Before and after images

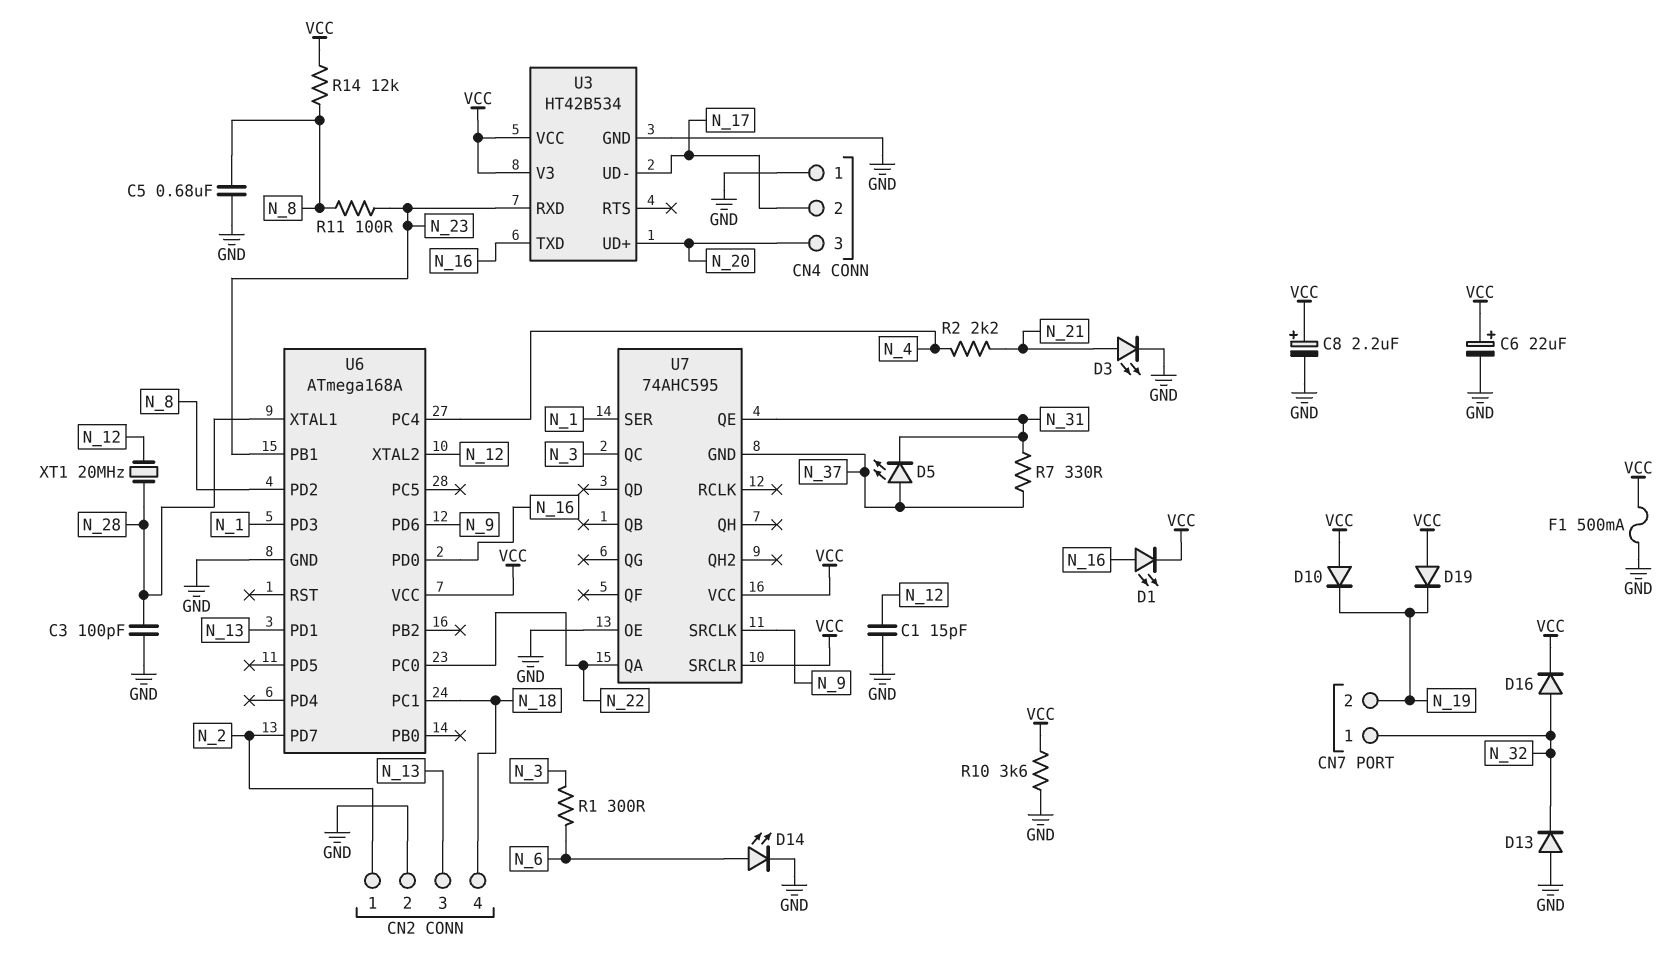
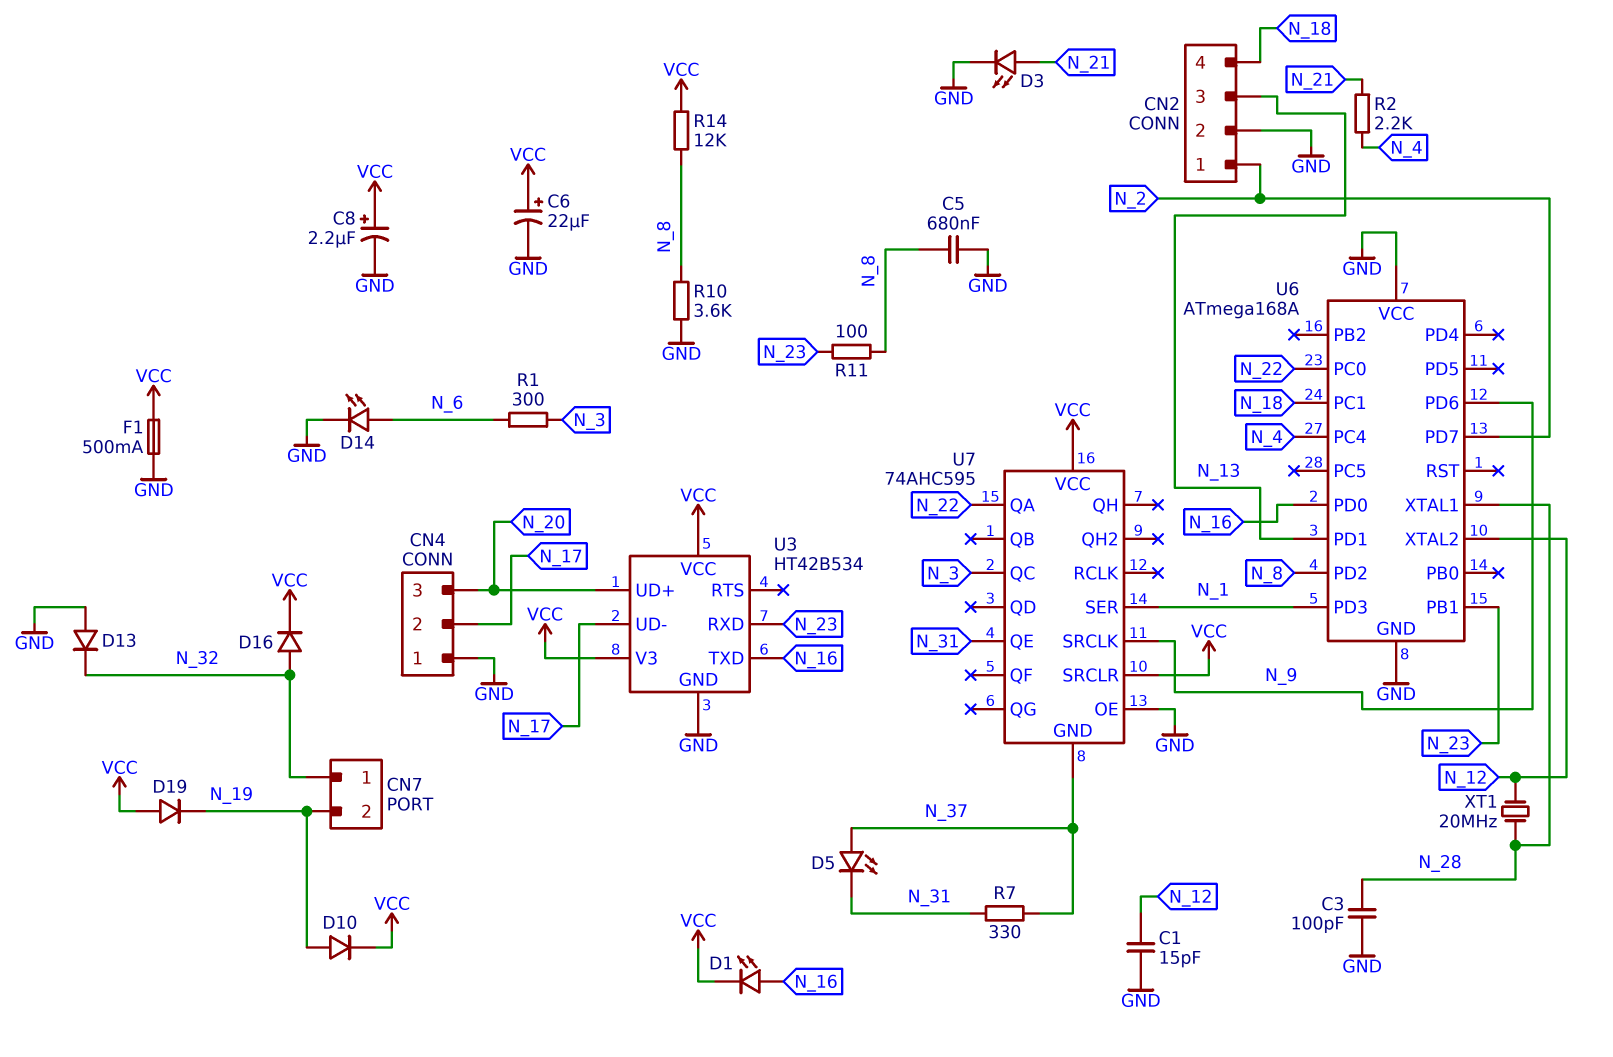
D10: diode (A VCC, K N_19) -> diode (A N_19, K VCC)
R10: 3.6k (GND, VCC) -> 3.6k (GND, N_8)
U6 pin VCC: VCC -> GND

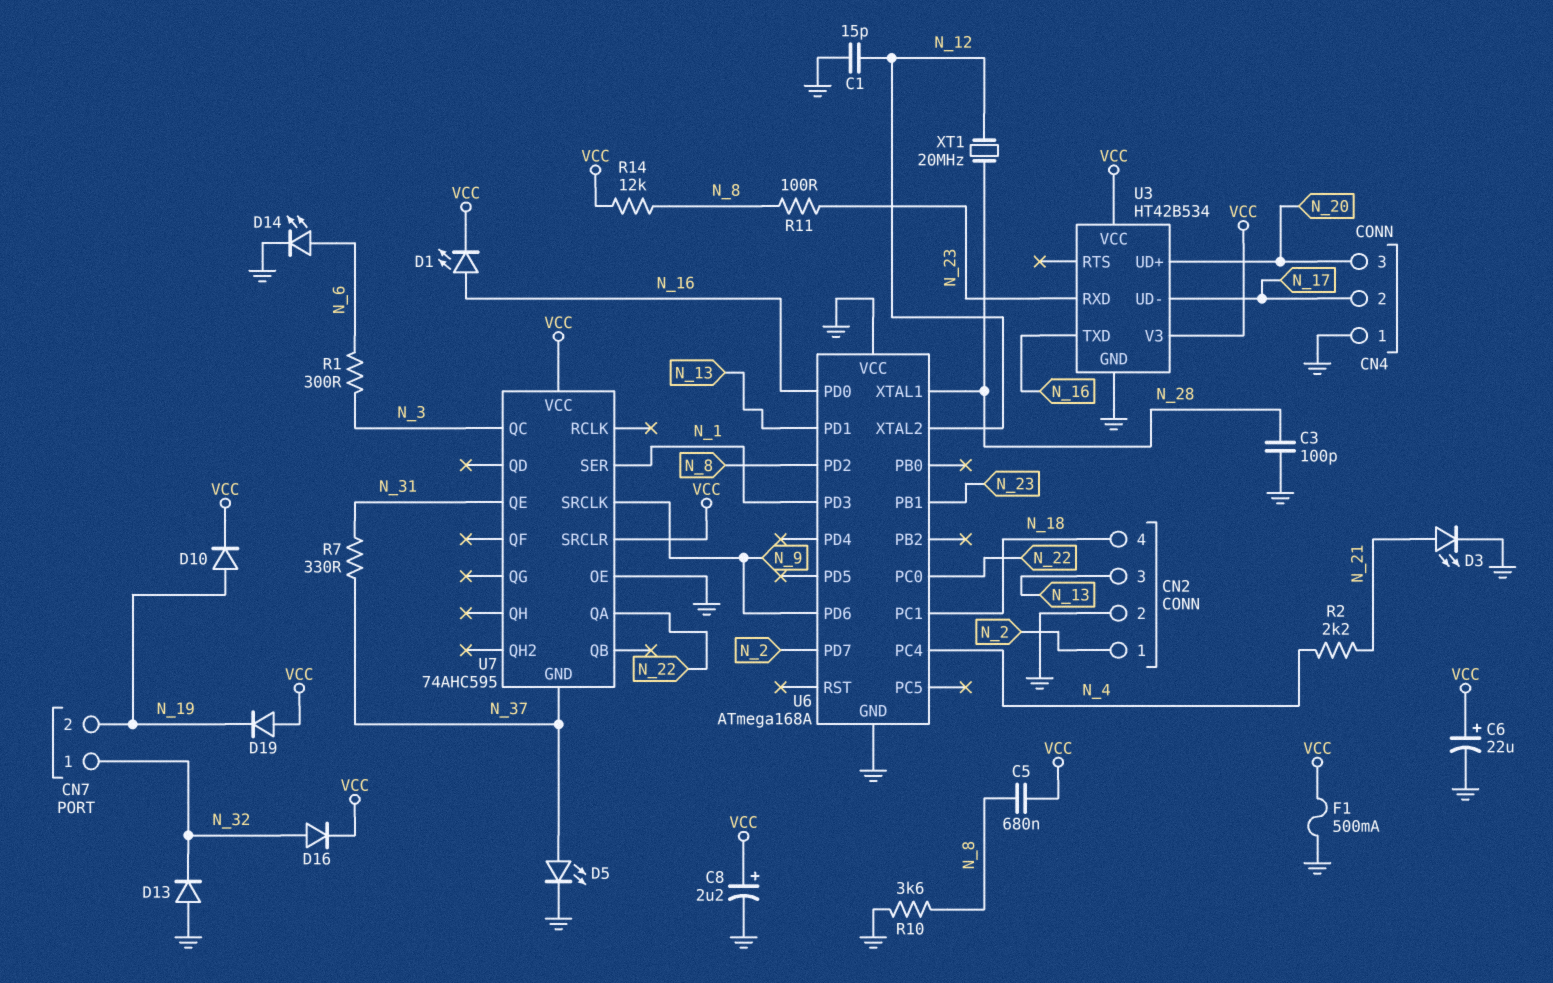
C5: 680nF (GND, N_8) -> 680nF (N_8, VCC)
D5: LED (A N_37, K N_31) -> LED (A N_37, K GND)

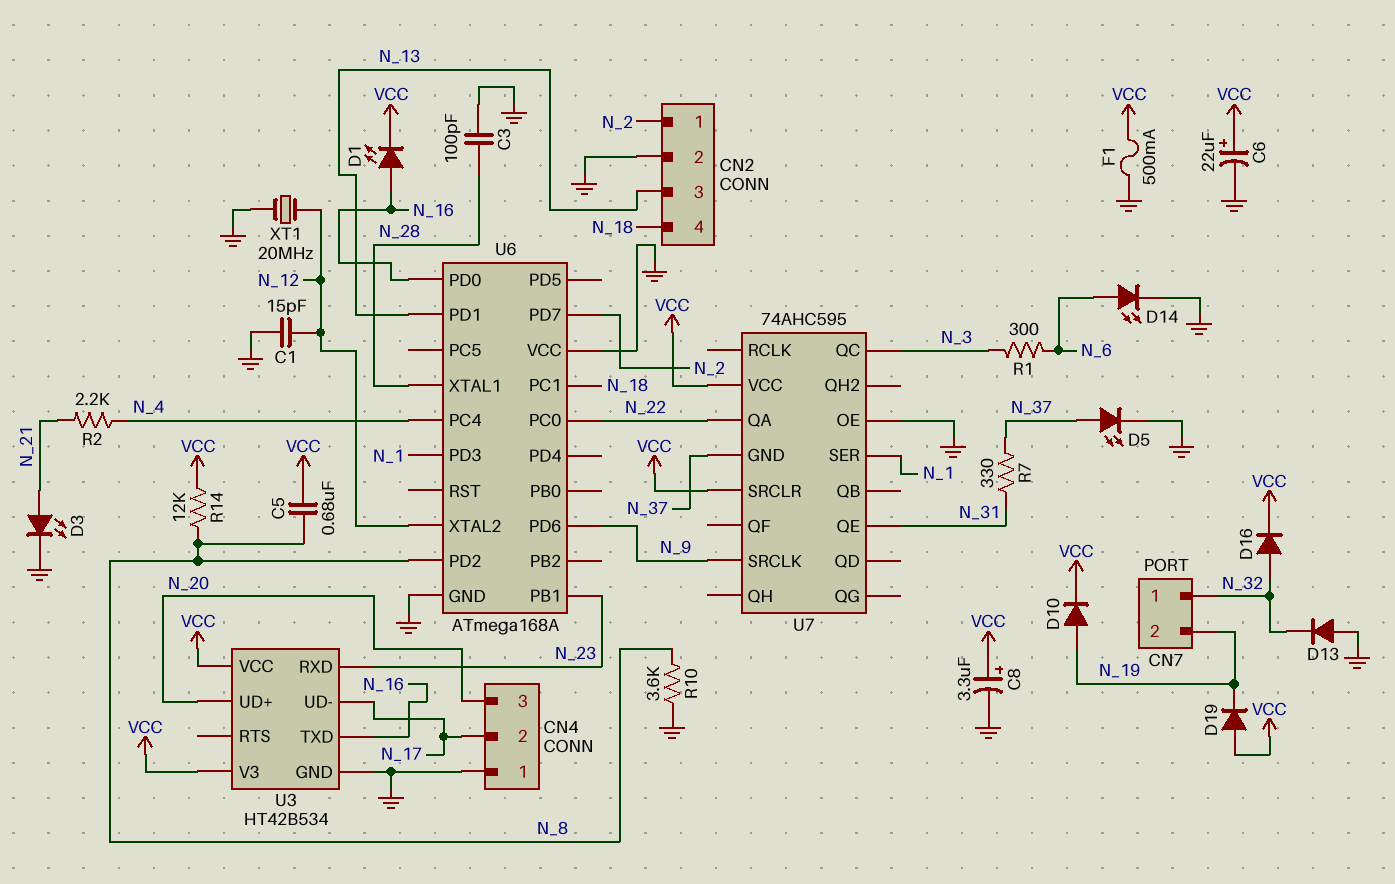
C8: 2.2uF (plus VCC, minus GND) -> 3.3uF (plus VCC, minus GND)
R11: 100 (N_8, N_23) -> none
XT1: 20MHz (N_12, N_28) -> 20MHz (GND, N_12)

- Task goal
Copy the records shown above in their entirety and exactly; images are to be left out.

- Exercise answer
D10: diode (A VCC, K N_19) -> diode (A N_19, K VCC)
R10: 3.6k (GND, VCC) -> 3.6k (GND, N_8)
U6 pin VCC: VCC -> GND

C5: 680nF (GND, N_8) -> 680nF (N_8, VCC)
D5: LED (A N_37, K N_31) -> LED (A N_37, K GND)

C8: 2.2uF (plus VCC, minus GND) -> 3.3uF (plus VCC, minus GND)
R11: 100 (N_8, N_23) -> none
XT1: 20MHz (N_12, N_28) -> 20MHz (GND, N_12)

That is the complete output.